--- THE TASK ---
The copy has to match the records word for word and include no pictures.

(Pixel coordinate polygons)
·····
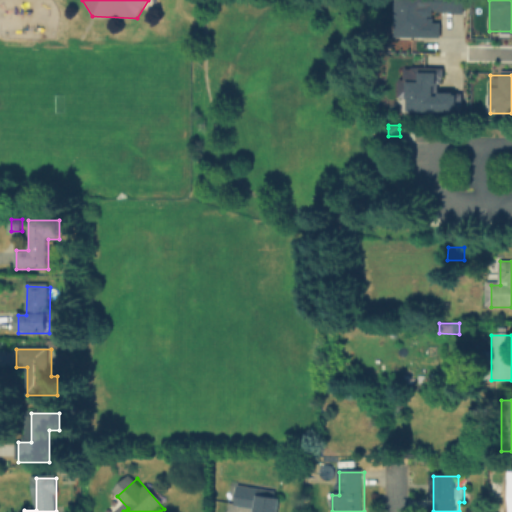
[(248,511),(236,510),(239,489),(284,495),(281,511),(248,511)]
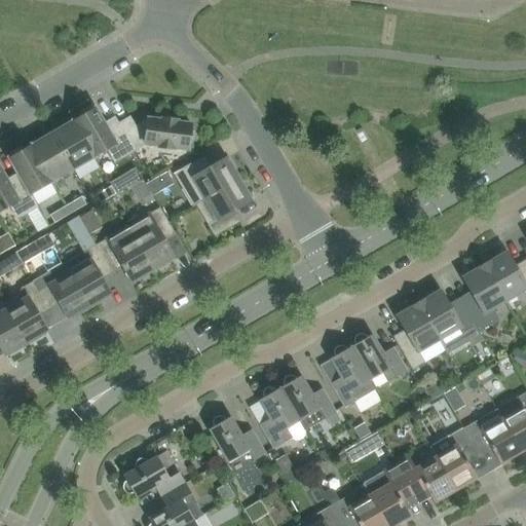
[(83,115),(73,121),(95,158),(108,150),(114,162),(135,151),(119,123),(108,129),(96,108),(94,109),(91,106),(81,112),(83,115)]
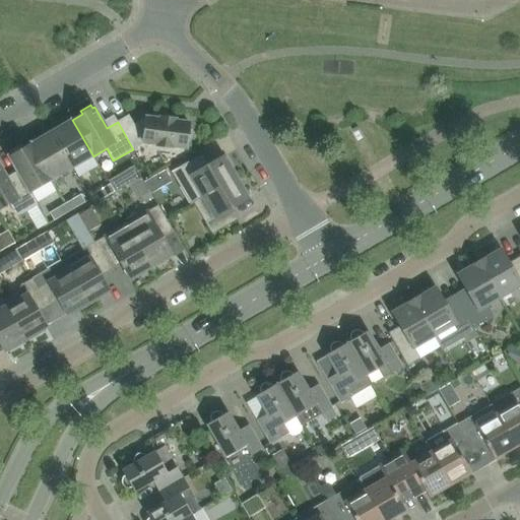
[(133,149),(143,143),(157,145),(171,147),(171,146),(185,148),(186,142),(190,142),(192,130),(188,130),(189,123),(175,121),(175,120),(160,119),(146,118),(134,125),(129,116),(118,122),(133,149)]
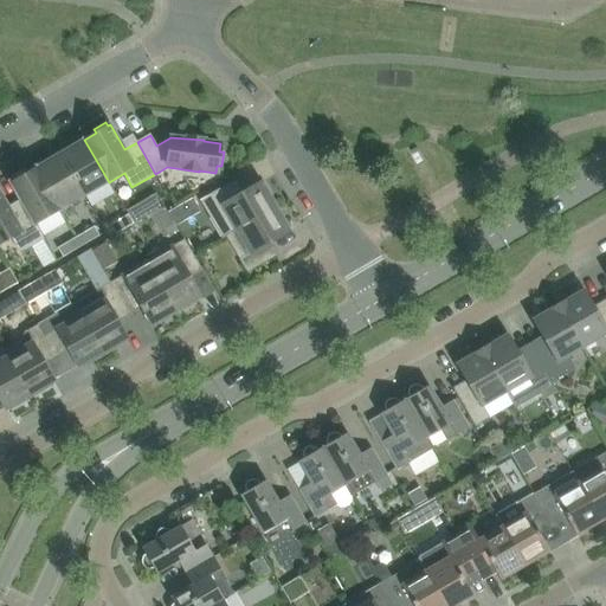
[(108,182),(109,182),(84,140),(84,141),(60,154),(84,195),(108,182)]
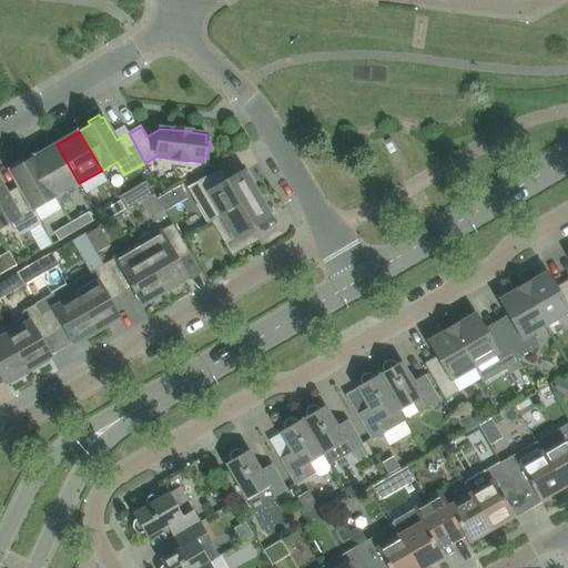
[(33,158),(57,198),(57,196),(79,183),(57,144),(34,158),(33,158)]
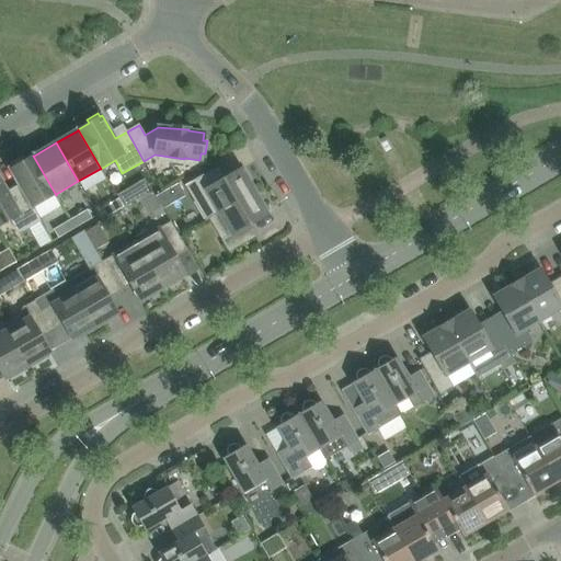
[(9,169),(23,192),(32,208),(33,208),(56,195),(33,156),(24,160),(22,157),(10,163),(12,168),(9,169)]
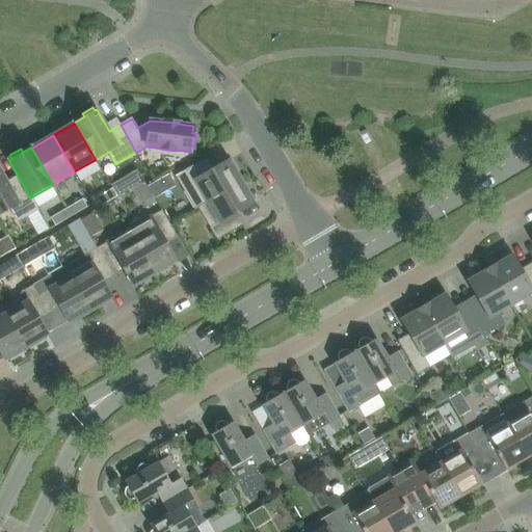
[(194,209),(198,207),(209,202),(243,181),(235,166),(232,168),(228,161),(210,173),(203,161),(177,177),(183,188),(194,209)]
·····
--- REPLY ---
[(248,511),(236,510),(239,489),(284,495),(281,511),(248,511)]
[(83,115),(73,121),(95,158),(108,150),(114,162),(135,151),(119,123),(108,129),(96,108),(94,109),(91,106),(81,112),(83,115)]
[(133,149),(143,143),(157,145),(171,147),(171,146),(185,148),(186,142),(190,142),(192,130),(188,130),(189,123),(175,121),(175,120),(160,119),(146,118),(134,125),(129,116),(118,122),(133,149)]
[(108,182),(109,182),(84,140),(84,141),(60,154),(84,195),(108,182)]
[(33,158),(57,198),(57,196),(79,183),(57,144),(34,158),(33,158)]
[(9,169),(23,192),(32,208),(33,208),(56,195),(33,156),(24,160),(22,157),(10,163),(12,168),(9,169)]
[(194,209),(198,207),(209,202),(243,181),(235,166),(232,168),(228,161),(210,173),(203,161),(177,177),(183,188),(194,209)]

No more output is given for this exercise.